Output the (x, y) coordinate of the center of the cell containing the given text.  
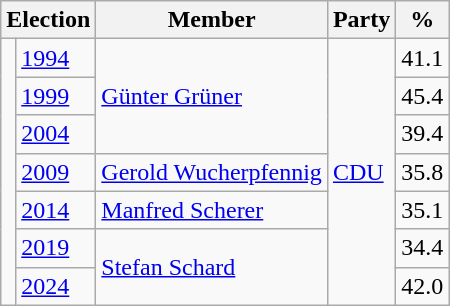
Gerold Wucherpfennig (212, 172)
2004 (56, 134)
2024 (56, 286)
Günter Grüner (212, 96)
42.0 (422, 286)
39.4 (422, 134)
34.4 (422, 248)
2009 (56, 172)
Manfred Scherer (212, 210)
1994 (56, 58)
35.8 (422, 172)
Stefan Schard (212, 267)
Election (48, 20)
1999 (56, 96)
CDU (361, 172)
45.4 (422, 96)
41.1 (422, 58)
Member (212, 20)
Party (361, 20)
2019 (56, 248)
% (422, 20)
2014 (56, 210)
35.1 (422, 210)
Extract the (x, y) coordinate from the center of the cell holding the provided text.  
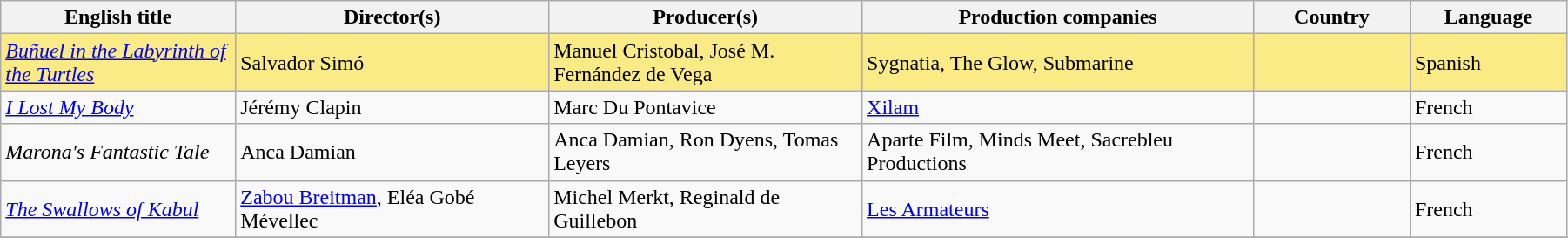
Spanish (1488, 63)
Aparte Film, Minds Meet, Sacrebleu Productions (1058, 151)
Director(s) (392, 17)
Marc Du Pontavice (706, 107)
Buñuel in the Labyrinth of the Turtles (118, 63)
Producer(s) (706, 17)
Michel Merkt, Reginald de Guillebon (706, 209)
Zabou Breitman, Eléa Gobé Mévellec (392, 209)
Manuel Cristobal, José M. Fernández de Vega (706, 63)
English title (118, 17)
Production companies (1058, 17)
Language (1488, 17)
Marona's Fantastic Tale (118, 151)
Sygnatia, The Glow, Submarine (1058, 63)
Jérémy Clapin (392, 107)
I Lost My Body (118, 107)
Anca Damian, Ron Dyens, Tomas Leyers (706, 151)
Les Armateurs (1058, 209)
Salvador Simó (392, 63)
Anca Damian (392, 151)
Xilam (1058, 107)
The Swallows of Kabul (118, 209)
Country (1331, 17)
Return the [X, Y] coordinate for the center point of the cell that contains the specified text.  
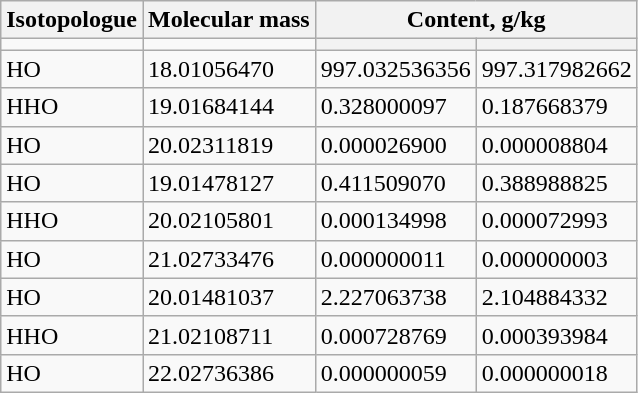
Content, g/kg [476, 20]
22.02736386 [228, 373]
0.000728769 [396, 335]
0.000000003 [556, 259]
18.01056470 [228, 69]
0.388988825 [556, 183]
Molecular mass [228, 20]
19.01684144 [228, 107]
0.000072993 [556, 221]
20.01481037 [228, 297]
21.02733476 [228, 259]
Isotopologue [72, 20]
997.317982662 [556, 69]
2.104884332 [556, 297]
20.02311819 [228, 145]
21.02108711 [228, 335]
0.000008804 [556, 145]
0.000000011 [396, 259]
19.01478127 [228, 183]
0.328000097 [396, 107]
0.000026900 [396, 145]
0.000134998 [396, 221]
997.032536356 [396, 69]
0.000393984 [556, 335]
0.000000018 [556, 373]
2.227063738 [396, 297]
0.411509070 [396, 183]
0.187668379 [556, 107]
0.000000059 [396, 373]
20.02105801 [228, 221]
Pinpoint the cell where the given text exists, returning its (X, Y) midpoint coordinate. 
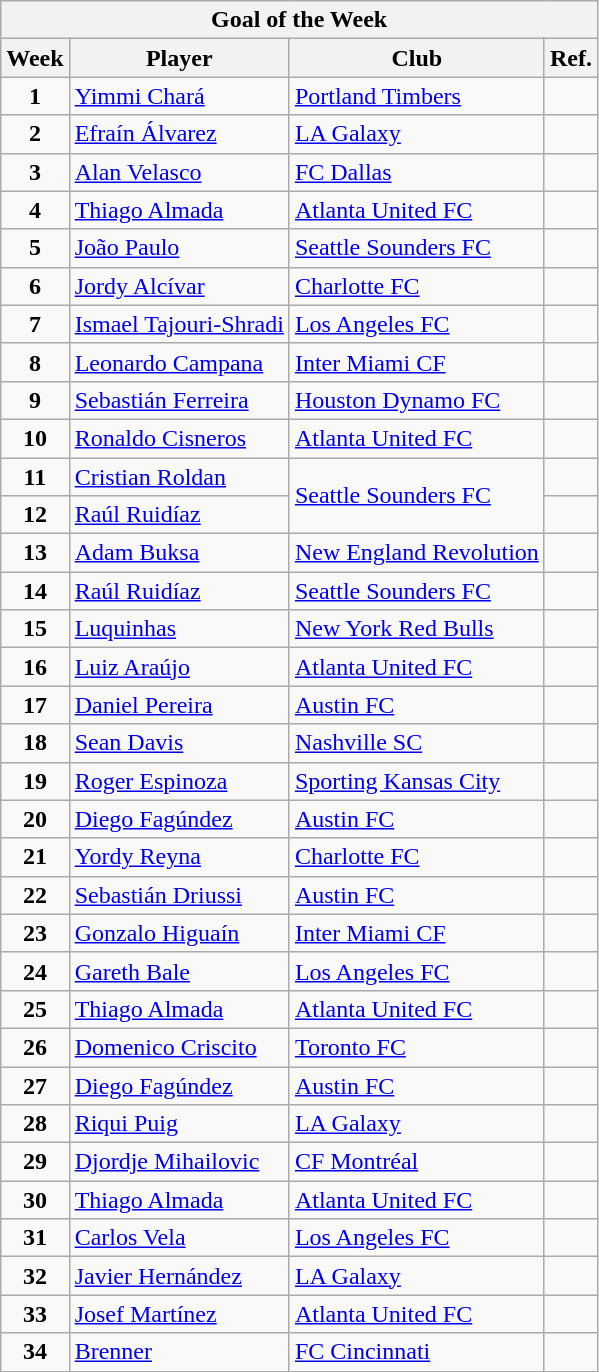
※
Can you copy out all the rows above word for word, leaving out the pictures?

Output the (x, y) coordinate of the center of the cell containing the given text.  
Gerold Wucherpfennig (212, 172)
2004 (56, 134)
2024 (56, 286)
Günter Grüner (212, 96)
42.0 (422, 286)
39.4 (422, 134)
34.4 (422, 248)
2009 (56, 172)
Manfred Scherer (212, 210)
1994 (56, 58)
35.8 (422, 172)
Stefan Schard (212, 267)
Election (48, 20)
1999 (56, 96)
CDU (361, 172)
45.4 (422, 96)
41.1 (422, 58)
Member (212, 20)
Party (361, 20)
2019 (56, 248)
% (422, 20)
2014 (56, 210)
35.1 (422, 210)
Extract the (x, y) coordinate from the center of the cell holding the provided text.  
Spanish (1488, 63)
Aparte Film, Minds Meet, Sacrebleu Productions (1058, 151)
Director(s) (392, 17)
Marc Du Pontavice (706, 107)
Buñuel in the Labyrinth of the Turtles (118, 63)
Producer(s) (706, 17)
Michel Merkt, Reginald de Guillebon (706, 209)
Zabou Breitman, Eléa Gobé Mévellec (392, 209)
Manuel Cristobal, José M. Fernández de Vega (706, 63)
English title (118, 17)
Production companies (1058, 17)
Language (1488, 17)
Marona's Fantastic Tale (118, 151)
Sygnatia, The Glow, Submarine (1058, 63)
Jérémy Clapin (392, 107)
I Lost My Body (118, 107)
Anca Damian, Ron Dyens, Tomas Leyers (706, 151)
Les Armateurs (1058, 209)
Salvador Simó (392, 63)
Anca Damian (392, 151)
Xilam (1058, 107)
The Swallows of Kabul (118, 209)
Country (1331, 17)
Return the [X, Y] coordinate for the center point of the cell that contains the specified text.  
Content, g/kg [476, 20]
22.02736386 [228, 373]
0.000728769 [396, 335]
0.000000003 [556, 259]
18.01056470 [228, 69]
0.388988825 [556, 183]
Molecular mass [228, 20]
19.01684144 [228, 107]
0.000072993 [556, 221]
20.01481037 [228, 297]
21.02733476 [228, 259]
Isotopologue [72, 20]
997.317982662 [556, 69]
2.104884332 [556, 297]
20.02311819 [228, 145]
21.02108711 [228, 335]
0.000008804 [556, 145]
0.000000011 [396, 259]
19.01478127 [228, 183]
0.328000097 [396, 107]
0.000026900 [396, 145]
0.000134998 [396, 221]
997.032536356 [396, 69]
0.000393984 [556, 335]
0.000000018 [556, 373]
2.227063738 [396, 297]
0.411509070 [396, 183]
0.187668379 [556, 107]
0.000000059 [396, 373]
20.02105801 [228, 221]
Pinpoint the cell where the given text exists, returning its (X, Y) midpoint coordinate. 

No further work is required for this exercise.